**Work order**
In the listing below, tally the lines that hold "Bowlingkegel" and report that number by itself.

**Dataset**
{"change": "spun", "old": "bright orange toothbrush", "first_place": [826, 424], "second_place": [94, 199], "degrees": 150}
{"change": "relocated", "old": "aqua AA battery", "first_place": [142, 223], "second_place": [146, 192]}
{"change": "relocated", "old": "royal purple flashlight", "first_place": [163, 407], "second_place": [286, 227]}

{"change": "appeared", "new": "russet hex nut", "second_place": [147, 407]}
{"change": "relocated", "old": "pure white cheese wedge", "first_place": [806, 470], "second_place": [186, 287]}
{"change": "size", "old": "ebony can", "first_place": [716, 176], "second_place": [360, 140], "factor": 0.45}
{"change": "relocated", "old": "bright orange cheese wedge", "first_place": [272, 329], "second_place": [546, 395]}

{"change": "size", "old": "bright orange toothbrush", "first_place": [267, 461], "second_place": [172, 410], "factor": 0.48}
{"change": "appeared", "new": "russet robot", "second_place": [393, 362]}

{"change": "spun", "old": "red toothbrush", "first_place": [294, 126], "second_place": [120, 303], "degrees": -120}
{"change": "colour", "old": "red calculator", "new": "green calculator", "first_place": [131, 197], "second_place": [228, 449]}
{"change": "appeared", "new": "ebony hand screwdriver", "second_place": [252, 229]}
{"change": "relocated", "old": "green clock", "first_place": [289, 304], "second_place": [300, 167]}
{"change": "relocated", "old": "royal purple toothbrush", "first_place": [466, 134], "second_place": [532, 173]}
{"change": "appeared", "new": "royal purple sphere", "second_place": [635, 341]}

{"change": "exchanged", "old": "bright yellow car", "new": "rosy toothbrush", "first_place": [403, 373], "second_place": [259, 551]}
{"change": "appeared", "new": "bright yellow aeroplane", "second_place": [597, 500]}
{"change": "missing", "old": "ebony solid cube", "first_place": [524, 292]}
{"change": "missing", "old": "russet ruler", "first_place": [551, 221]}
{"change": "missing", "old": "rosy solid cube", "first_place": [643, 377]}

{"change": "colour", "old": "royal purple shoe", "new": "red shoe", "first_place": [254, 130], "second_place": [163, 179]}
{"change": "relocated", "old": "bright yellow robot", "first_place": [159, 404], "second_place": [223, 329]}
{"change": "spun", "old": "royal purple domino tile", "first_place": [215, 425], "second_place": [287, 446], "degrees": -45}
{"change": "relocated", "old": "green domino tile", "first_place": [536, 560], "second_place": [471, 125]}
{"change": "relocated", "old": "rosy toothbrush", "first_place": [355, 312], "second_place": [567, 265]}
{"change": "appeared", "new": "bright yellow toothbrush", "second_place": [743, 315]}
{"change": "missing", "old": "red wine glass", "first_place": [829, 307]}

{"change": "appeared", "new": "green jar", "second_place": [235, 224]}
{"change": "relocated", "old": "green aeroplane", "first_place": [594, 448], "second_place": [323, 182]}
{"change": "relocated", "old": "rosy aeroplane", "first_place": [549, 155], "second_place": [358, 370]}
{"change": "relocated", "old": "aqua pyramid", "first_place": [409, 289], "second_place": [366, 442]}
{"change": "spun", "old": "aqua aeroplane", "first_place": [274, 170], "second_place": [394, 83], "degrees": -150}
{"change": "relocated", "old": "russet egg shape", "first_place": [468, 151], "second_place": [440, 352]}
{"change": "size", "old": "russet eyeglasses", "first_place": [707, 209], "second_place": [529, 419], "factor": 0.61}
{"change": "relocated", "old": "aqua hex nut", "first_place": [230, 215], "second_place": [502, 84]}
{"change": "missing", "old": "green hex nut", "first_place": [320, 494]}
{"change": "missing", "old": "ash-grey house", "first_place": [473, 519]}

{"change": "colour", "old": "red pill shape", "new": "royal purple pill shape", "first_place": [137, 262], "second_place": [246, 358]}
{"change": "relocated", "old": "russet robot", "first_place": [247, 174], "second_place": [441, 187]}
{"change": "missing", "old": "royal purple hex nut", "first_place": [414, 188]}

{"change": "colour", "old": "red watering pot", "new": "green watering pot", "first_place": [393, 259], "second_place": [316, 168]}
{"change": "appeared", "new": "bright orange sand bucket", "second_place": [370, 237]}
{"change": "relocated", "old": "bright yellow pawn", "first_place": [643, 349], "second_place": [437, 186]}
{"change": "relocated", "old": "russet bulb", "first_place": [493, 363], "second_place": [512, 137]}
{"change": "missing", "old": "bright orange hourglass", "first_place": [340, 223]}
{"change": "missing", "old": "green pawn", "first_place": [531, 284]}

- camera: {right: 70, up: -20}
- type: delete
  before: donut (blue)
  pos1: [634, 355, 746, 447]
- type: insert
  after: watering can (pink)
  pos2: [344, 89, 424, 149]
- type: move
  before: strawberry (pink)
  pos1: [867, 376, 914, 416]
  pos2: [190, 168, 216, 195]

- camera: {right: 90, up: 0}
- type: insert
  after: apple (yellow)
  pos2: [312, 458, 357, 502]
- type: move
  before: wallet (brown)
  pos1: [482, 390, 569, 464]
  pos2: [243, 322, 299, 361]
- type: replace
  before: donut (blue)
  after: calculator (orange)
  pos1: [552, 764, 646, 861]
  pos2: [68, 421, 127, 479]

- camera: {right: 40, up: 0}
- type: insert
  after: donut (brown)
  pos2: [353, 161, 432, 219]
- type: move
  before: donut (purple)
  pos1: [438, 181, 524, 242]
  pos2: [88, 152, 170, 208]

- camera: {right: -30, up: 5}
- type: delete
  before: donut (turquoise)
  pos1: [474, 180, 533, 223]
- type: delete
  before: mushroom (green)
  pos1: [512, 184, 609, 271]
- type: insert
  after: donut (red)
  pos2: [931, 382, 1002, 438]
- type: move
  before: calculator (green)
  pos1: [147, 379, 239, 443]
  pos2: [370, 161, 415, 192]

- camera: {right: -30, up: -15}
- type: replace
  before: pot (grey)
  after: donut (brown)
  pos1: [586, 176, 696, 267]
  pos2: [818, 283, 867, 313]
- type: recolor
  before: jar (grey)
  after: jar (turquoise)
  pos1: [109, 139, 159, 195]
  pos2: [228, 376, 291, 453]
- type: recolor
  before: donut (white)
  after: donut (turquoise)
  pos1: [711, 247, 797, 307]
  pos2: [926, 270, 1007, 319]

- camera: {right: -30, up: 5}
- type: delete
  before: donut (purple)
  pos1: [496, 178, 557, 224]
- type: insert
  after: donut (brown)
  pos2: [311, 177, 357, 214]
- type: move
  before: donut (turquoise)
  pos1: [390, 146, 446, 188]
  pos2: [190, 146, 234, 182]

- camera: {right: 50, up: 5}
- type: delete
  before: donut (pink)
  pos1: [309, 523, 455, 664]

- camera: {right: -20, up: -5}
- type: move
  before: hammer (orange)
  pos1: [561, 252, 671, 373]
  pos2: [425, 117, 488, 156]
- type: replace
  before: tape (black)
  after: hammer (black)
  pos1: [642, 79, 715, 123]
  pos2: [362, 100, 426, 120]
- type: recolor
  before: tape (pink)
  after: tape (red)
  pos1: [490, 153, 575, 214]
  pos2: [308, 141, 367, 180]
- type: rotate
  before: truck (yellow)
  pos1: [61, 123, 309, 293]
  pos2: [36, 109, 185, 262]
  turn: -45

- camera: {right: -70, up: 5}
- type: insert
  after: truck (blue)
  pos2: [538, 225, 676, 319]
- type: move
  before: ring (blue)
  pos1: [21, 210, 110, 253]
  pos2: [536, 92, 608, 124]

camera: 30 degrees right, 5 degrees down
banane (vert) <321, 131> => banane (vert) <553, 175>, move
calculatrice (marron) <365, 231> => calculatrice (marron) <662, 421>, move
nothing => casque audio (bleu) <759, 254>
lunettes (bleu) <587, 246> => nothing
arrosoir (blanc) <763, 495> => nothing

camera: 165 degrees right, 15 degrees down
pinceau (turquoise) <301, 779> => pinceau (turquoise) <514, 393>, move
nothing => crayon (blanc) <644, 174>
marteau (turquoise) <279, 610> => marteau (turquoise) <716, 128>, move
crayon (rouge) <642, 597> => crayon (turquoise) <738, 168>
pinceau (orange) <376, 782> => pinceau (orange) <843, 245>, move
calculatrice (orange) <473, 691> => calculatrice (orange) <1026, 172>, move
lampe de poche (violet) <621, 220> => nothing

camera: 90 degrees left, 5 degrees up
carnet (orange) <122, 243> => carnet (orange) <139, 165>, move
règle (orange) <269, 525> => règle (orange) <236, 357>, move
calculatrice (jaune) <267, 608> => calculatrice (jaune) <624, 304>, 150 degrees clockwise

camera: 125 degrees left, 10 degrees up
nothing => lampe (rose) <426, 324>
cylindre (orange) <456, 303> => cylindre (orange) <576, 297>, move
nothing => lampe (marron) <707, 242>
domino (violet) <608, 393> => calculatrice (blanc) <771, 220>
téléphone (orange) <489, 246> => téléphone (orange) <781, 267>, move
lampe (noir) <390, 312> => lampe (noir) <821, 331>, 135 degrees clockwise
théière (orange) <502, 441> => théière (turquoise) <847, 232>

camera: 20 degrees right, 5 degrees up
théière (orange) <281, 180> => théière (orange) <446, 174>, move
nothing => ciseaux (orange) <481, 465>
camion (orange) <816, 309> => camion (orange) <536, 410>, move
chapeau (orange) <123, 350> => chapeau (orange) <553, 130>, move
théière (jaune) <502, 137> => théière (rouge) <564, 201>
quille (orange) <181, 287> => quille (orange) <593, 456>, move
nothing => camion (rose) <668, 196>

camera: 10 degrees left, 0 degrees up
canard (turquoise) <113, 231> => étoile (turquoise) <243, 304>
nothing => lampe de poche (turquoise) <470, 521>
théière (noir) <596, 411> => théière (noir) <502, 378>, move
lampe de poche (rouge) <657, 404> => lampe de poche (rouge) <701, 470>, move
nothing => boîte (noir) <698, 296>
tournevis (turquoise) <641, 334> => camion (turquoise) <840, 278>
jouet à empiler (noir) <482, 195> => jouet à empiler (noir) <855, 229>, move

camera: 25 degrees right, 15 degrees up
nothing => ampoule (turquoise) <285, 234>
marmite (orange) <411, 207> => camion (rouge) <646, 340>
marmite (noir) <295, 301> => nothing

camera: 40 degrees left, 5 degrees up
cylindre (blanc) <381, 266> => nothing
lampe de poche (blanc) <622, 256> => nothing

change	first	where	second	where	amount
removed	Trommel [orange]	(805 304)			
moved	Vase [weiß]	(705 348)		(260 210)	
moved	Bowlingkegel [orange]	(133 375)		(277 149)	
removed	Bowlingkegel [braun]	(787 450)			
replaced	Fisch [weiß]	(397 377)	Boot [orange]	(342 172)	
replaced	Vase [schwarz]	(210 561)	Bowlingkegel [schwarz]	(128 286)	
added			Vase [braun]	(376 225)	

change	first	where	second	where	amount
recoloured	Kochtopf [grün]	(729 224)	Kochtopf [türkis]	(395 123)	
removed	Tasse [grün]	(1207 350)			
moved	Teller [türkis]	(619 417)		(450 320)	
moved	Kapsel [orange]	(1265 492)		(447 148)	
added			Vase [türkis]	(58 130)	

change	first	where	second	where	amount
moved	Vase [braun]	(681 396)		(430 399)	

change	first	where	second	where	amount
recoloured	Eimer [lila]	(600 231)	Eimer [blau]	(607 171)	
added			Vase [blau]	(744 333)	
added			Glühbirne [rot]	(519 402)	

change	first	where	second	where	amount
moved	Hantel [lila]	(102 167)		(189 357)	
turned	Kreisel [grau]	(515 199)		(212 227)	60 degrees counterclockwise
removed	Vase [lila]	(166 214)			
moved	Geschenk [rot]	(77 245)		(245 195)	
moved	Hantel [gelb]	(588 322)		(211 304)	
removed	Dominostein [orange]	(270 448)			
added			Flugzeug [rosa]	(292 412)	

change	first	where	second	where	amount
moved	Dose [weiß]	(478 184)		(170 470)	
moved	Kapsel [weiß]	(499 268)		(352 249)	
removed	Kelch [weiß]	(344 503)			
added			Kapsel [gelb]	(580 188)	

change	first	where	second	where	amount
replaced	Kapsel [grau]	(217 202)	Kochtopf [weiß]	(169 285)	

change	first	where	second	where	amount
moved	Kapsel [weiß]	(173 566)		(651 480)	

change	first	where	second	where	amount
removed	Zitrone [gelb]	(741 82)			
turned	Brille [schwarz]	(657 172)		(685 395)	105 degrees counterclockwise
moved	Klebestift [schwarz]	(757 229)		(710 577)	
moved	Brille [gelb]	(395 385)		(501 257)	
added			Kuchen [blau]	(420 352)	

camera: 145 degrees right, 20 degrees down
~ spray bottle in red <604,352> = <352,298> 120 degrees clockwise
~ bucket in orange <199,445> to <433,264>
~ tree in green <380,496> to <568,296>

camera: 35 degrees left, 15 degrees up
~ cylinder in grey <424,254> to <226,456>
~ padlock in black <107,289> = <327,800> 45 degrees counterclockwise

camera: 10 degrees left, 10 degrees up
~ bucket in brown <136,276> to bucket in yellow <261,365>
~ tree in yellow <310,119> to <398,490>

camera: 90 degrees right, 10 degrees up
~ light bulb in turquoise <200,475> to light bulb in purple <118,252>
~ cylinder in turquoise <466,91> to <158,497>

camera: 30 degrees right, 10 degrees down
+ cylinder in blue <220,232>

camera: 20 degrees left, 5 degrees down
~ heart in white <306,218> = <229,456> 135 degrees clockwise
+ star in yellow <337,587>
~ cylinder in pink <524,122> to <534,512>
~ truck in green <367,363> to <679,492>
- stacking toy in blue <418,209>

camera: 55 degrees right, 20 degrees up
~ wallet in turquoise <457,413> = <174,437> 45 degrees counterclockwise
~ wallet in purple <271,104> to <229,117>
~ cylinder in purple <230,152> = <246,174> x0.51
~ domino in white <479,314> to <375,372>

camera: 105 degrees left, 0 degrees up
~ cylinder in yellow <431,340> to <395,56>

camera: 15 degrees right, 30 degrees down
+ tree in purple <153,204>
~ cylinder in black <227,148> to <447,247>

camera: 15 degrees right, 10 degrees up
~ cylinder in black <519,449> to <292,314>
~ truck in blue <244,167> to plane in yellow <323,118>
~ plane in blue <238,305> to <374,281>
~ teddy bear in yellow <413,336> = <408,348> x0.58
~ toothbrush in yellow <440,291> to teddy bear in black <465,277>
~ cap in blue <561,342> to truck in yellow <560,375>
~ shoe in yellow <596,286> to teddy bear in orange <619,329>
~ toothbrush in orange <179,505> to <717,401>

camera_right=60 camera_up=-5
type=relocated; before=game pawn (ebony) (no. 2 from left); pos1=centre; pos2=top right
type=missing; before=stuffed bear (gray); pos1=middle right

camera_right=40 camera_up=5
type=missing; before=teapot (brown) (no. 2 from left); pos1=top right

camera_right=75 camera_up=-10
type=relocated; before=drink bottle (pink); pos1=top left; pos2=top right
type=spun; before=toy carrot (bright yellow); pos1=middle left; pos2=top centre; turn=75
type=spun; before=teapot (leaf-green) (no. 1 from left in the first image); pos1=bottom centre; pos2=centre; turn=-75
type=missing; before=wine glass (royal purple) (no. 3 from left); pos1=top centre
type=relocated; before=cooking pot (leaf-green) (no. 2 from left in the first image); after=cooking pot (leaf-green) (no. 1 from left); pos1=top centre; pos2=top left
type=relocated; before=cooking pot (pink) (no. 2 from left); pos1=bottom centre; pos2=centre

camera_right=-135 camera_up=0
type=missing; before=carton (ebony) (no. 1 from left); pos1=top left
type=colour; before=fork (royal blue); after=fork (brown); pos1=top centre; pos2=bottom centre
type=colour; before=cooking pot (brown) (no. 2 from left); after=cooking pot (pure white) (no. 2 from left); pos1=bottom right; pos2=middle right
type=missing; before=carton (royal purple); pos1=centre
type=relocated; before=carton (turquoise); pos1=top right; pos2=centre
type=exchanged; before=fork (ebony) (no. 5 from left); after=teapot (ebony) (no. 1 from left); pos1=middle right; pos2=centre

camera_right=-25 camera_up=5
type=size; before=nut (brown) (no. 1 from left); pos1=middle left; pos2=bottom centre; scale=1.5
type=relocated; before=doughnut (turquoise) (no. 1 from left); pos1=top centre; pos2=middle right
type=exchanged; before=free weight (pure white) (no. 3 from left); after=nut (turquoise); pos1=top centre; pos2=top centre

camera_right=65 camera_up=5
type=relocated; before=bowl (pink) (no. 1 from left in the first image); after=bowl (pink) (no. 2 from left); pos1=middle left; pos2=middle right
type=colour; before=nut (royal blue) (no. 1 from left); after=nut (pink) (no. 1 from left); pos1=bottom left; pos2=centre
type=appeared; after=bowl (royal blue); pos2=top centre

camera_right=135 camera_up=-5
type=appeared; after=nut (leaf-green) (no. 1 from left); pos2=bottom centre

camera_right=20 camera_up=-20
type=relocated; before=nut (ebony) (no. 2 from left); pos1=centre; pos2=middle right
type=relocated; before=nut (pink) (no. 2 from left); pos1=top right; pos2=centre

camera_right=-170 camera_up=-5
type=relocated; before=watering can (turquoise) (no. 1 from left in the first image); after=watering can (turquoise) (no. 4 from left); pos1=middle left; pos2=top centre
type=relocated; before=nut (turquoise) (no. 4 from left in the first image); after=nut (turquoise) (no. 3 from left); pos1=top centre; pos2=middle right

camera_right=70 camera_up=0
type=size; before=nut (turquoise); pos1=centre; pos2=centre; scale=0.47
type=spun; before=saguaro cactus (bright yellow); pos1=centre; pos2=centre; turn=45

**Solution below**
3